- _Shape position tracking data_

━━━━━━━━━━━━━━━━━━━━

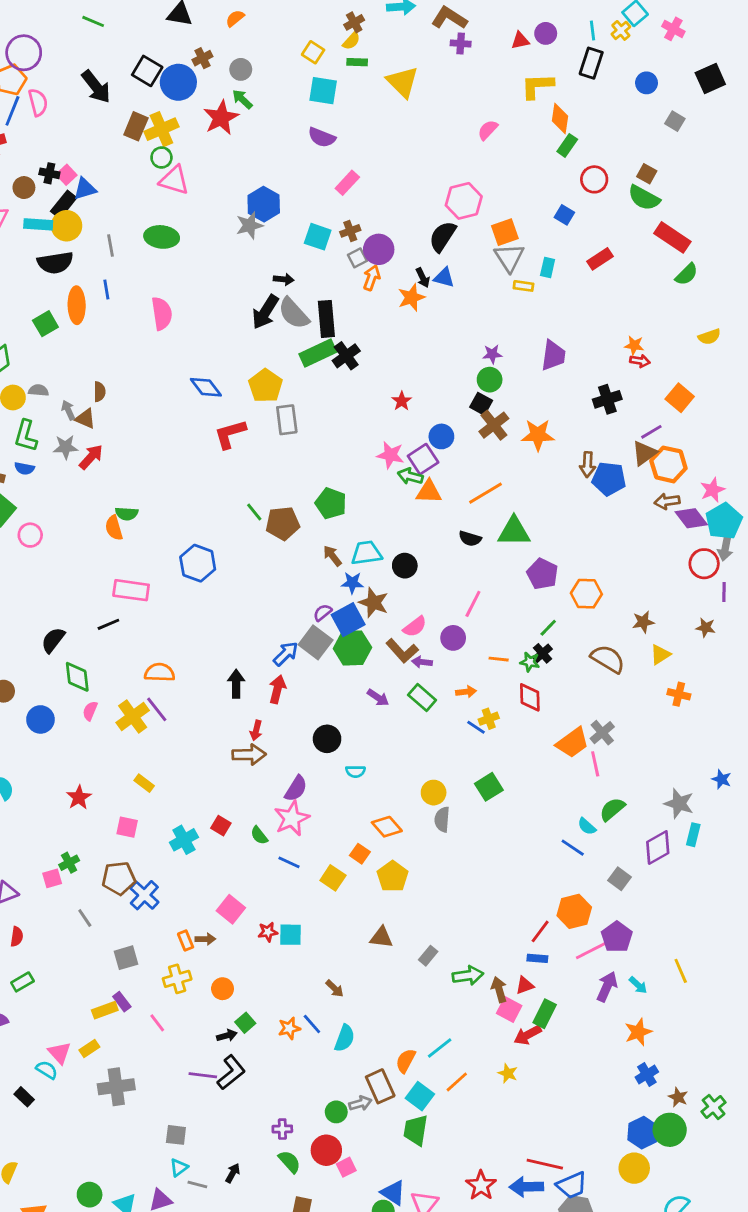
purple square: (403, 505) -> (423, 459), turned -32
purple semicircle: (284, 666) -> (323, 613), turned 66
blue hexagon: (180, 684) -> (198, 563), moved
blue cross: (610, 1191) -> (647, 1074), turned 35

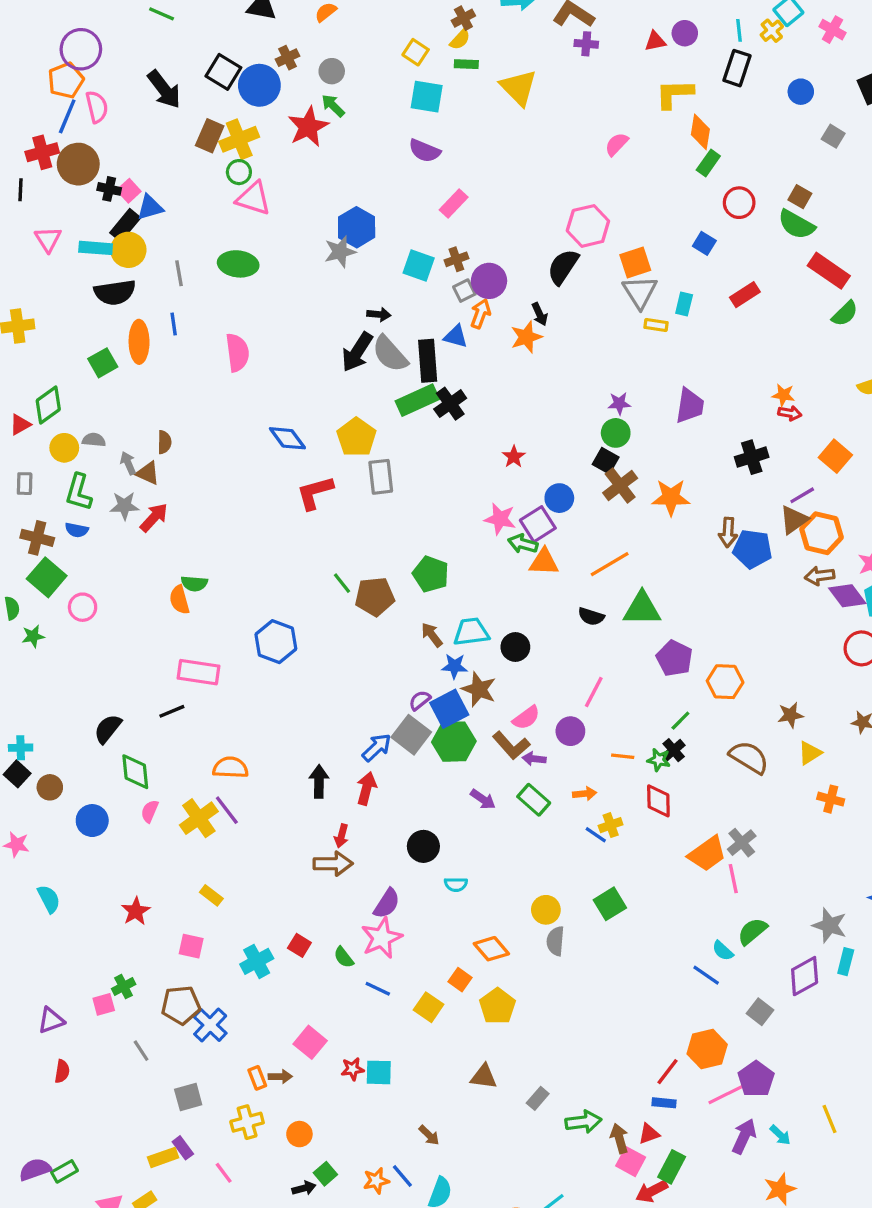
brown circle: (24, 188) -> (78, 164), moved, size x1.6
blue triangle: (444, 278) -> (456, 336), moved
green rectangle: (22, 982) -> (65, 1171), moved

━━━━━━━━━━━━━━━━━━━━

- _Task requirements_
Your reply should hold every line from the data that contains "purple", copied in full.

- _Written response_
purple square: (403, 505) -> (423, 459), turned -32
purple semicircle: (284, 666) -> (323, 613), turned 66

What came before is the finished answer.